- _Provided entries_:
────────────────────

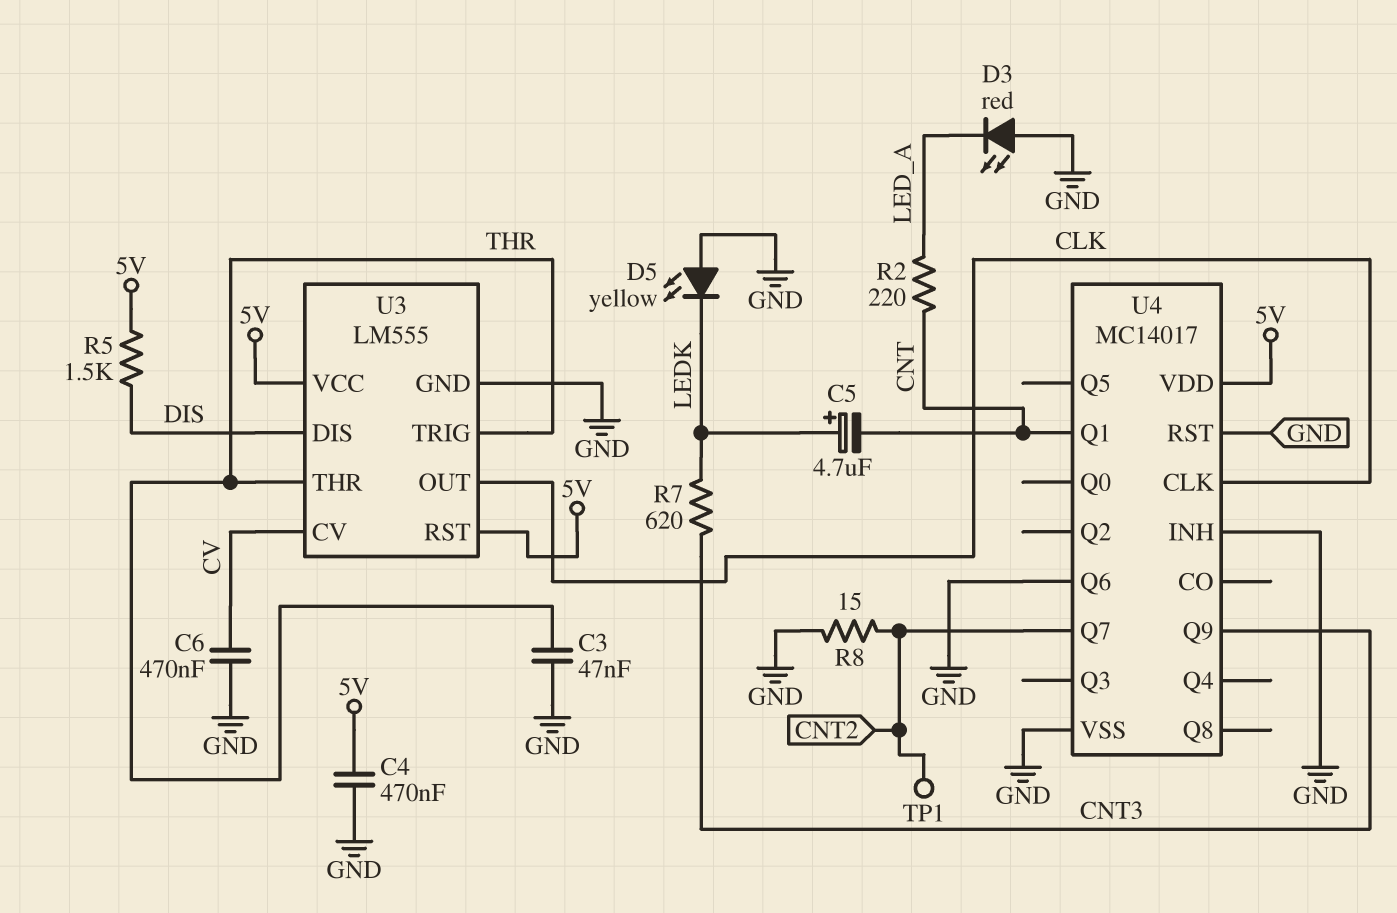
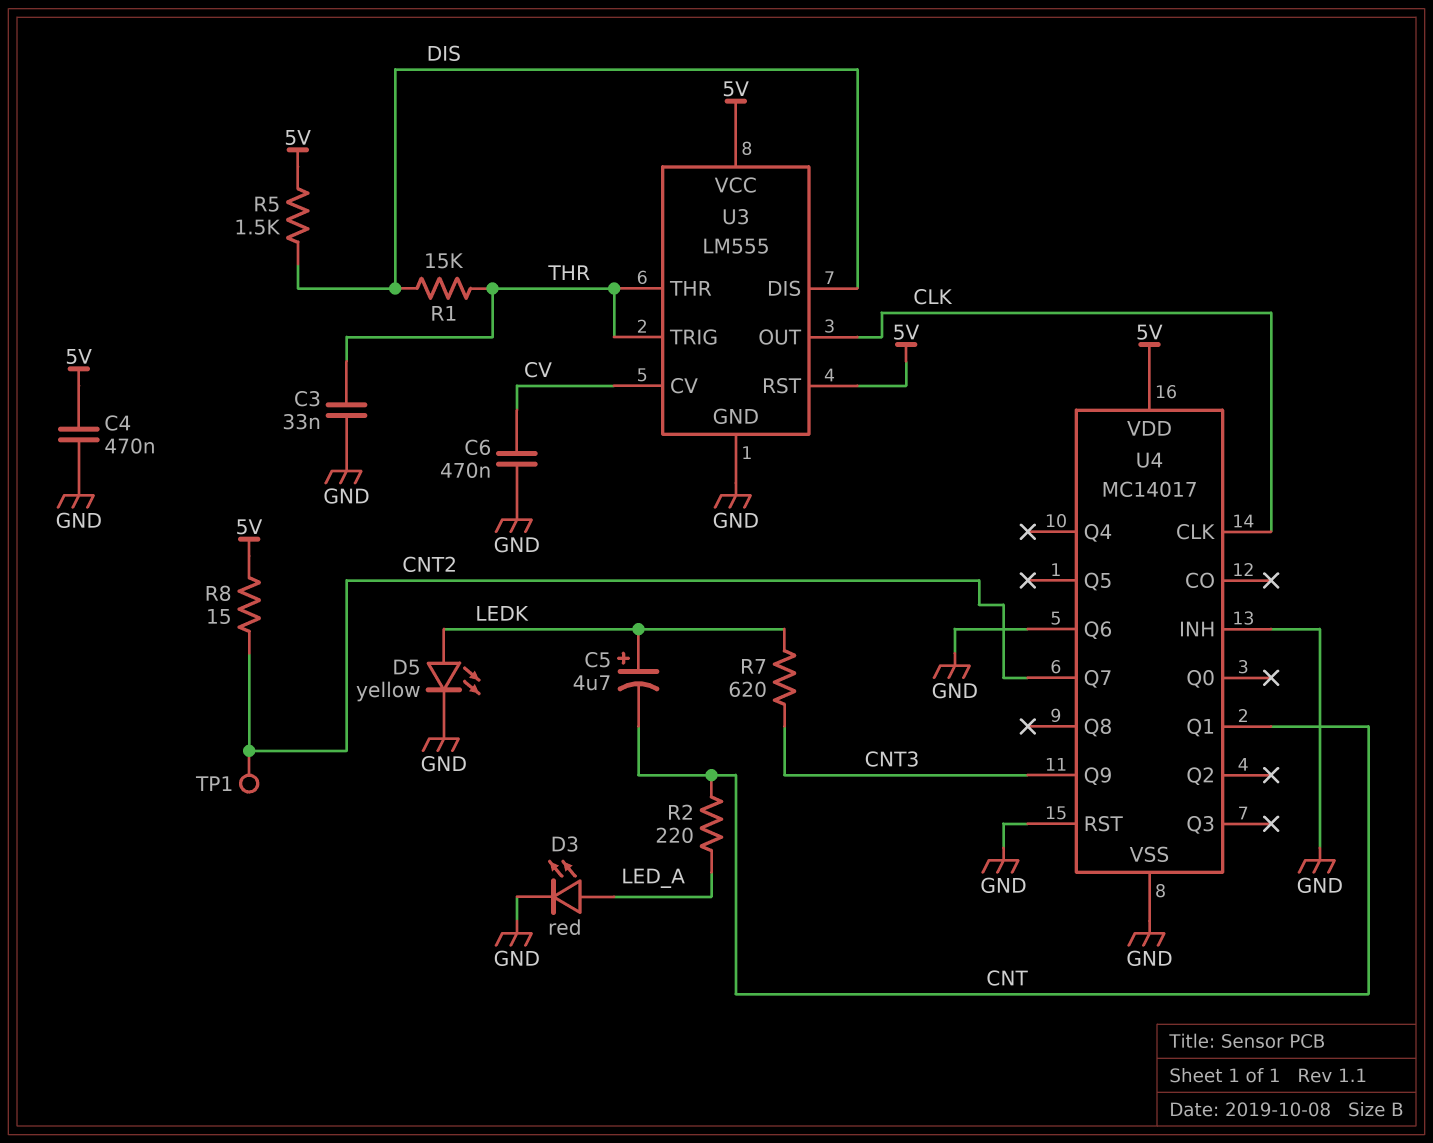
C3: 47nF (GND, THR) -> 33nF (GND, THR)
D3: LED red (A GND, K LED_A) -> LED red (A LED_A, K GND)
D5: LED yellow (A GND, K LEDK) -> LED yellow (A LEDK, K GND)
R1: none -> 15k (DIS, THR)
R8: 15 (CNT2, GND) -> 15 (5V, CNT2)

────────────────────

- _Task goal_: What must be transcribed is the run of lines from the one containing "D5: LED yellow" to the last line of the data above, inclusive, and only that.

- _Response to this exercise_:
D5: LED yellow (A GND, K LEDK) -> LED yellow (A LEDK, K GND)
R1: none -> 15k (DIS, THR)
R8: 15 (CNT2, GND) -> 15 (5V, CNT2)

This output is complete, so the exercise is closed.